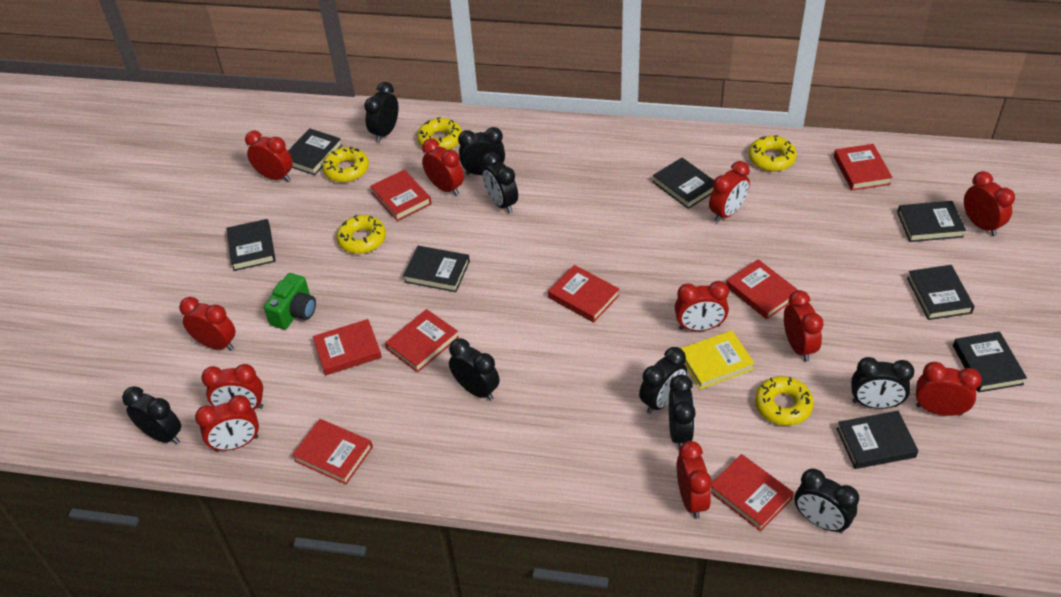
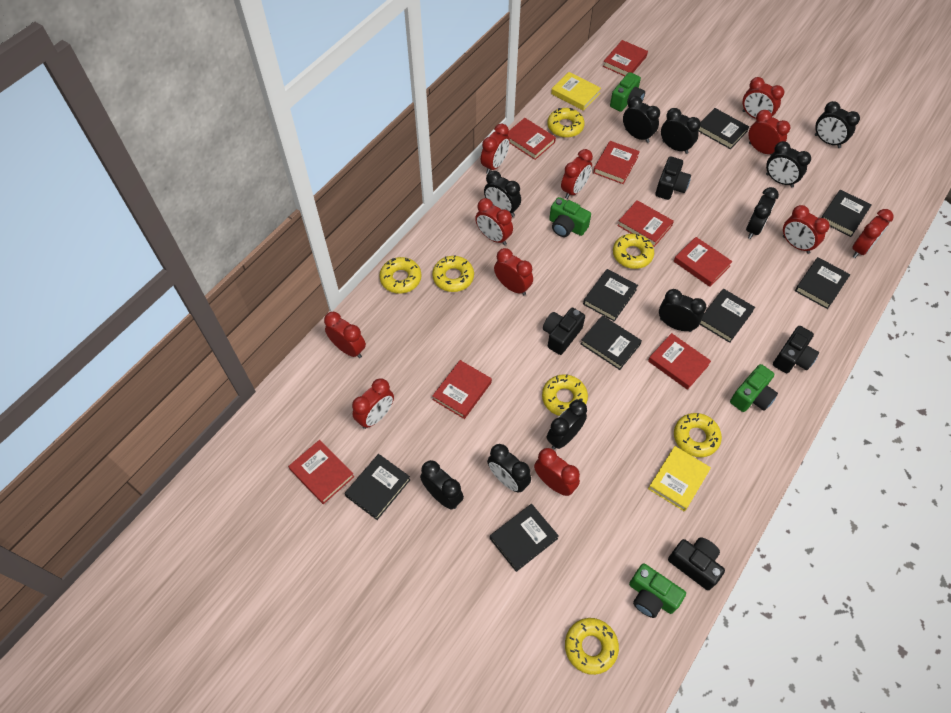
black camera: 0 -> 4
black clock: 9 -> 10
green camera: 1 -> 4
yellow book: 1 -> 2
yellow donut: 5 -> 7

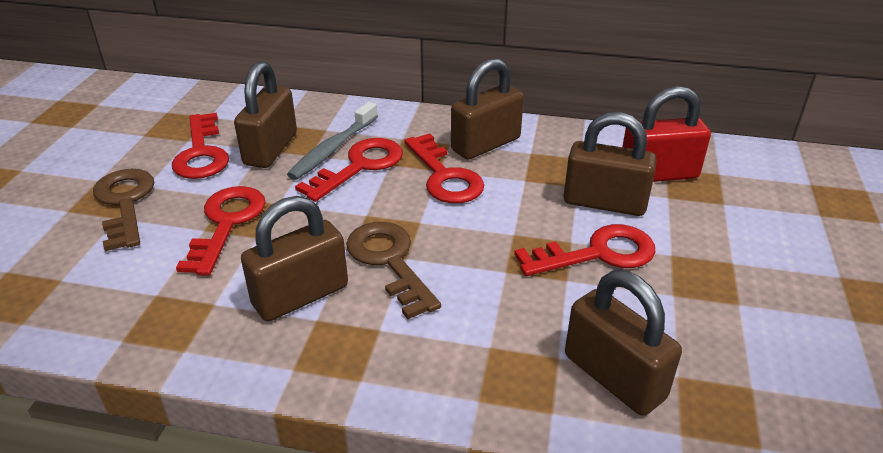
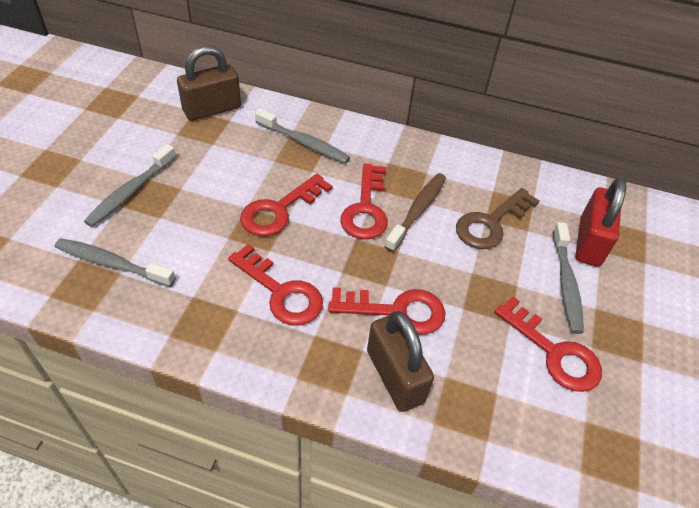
brown key: 2 -> 1
brown padlock: 5 -> 2
brown toothbrush: 0 -> 1
grey toothbrush: 1 -> 4

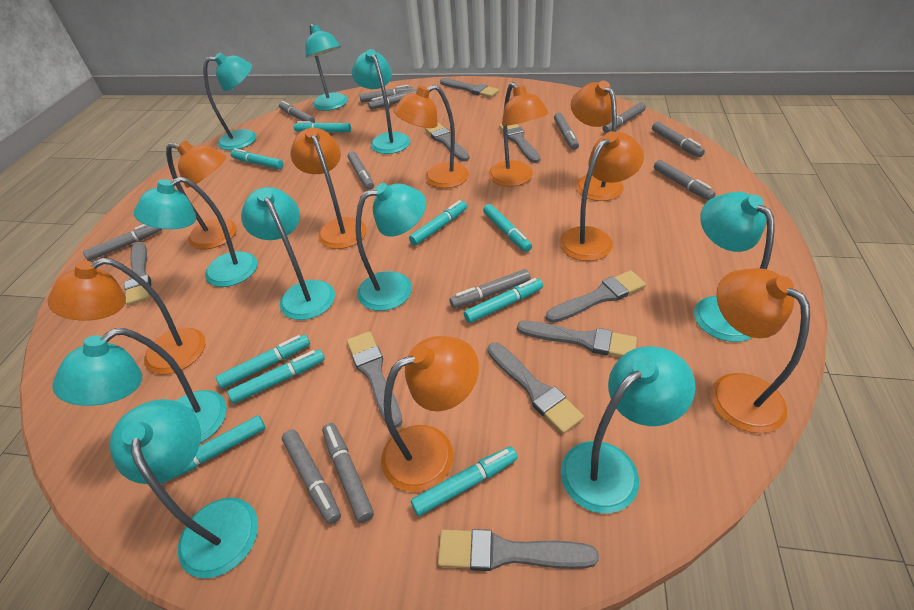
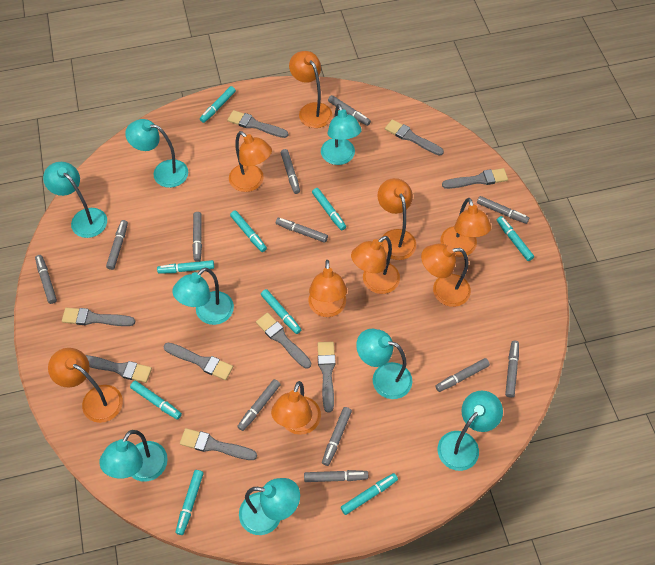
turquoise lamp: 10 -> 8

**********

Work request :: Only a number should be given in reply: how many lines in the entries above hold "brown".

Exercise answer :: 3